Exactly reproduce the line containing "L1: 68mH (+12V, N_3) -> 68mH (+12V, COM)" together with every line after it, through the end of the entries, and give nothing more.

------

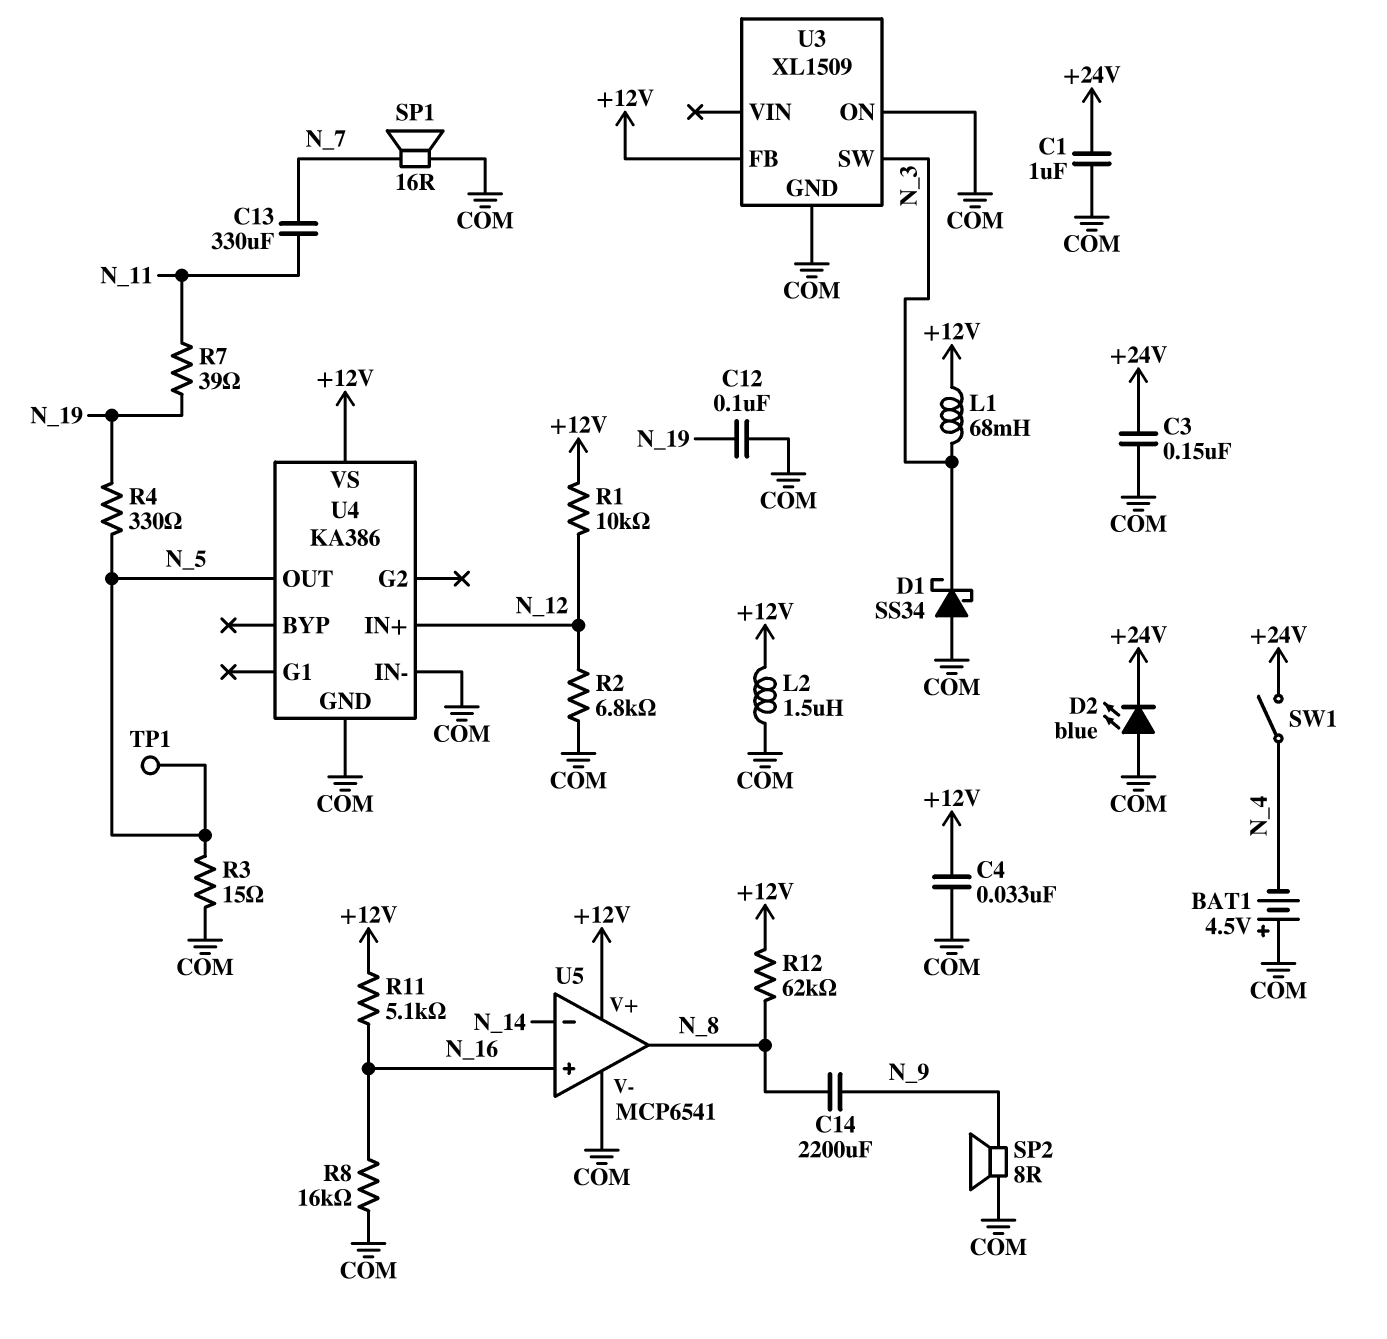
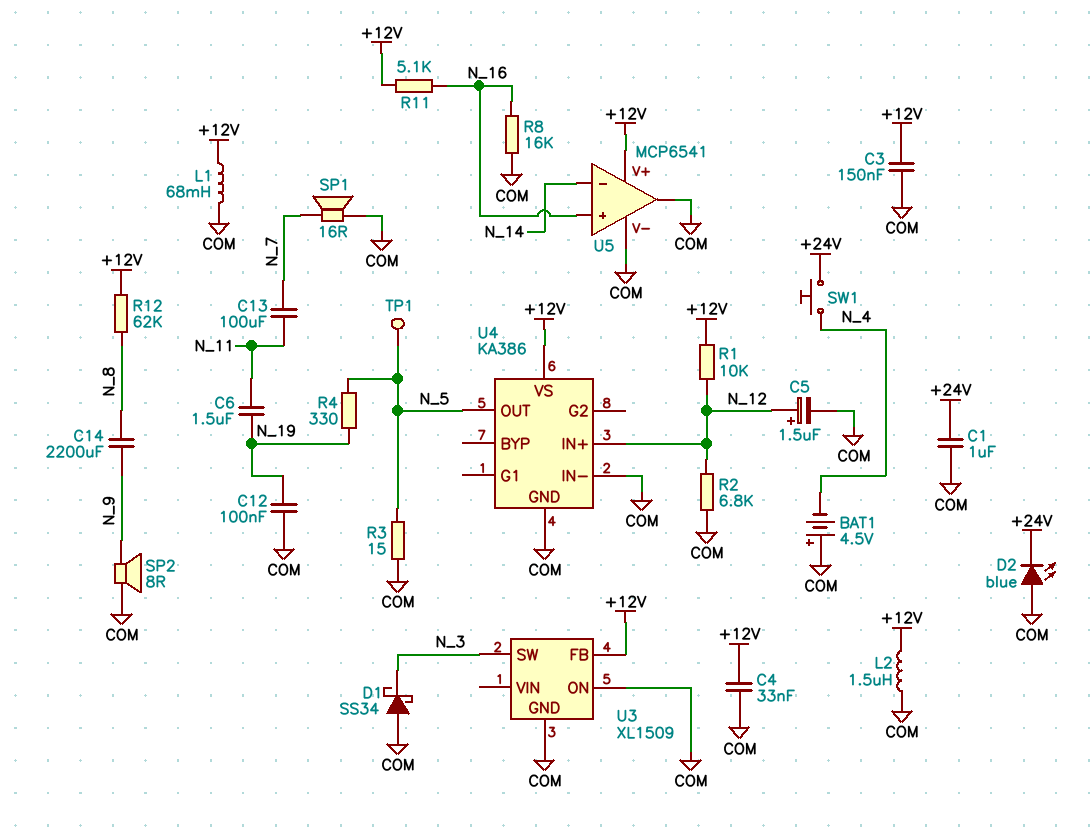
C3: 150nF (+24V, COM) -> 150nF (+12V, COM)
C5: none -> 1.5uF (plus N_12, minus COM)
C6: none -> 1.5uF (N_11, N_19)
C13: 330uF (N_7, N_11) -> 100uF (N_7, N_11)
L1: 68mH (+12V, N_3) -> 68mH (+12V, COM)
R7: 39 (N_11, N_19) -> none
SW1: switch (+24V, N_4) -> button (+24V, N_4)
U5 pin out: N_8 -> COM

------

__Task result__
L1: 68mH (+12V, N_3) -> 68mH (+12V, COM)
R7: 39 (N_11, N_19) -> none
SW1: switch (+24V, N_4) -> button (+24V, N_4)
U5 pin out: N_8 -> COM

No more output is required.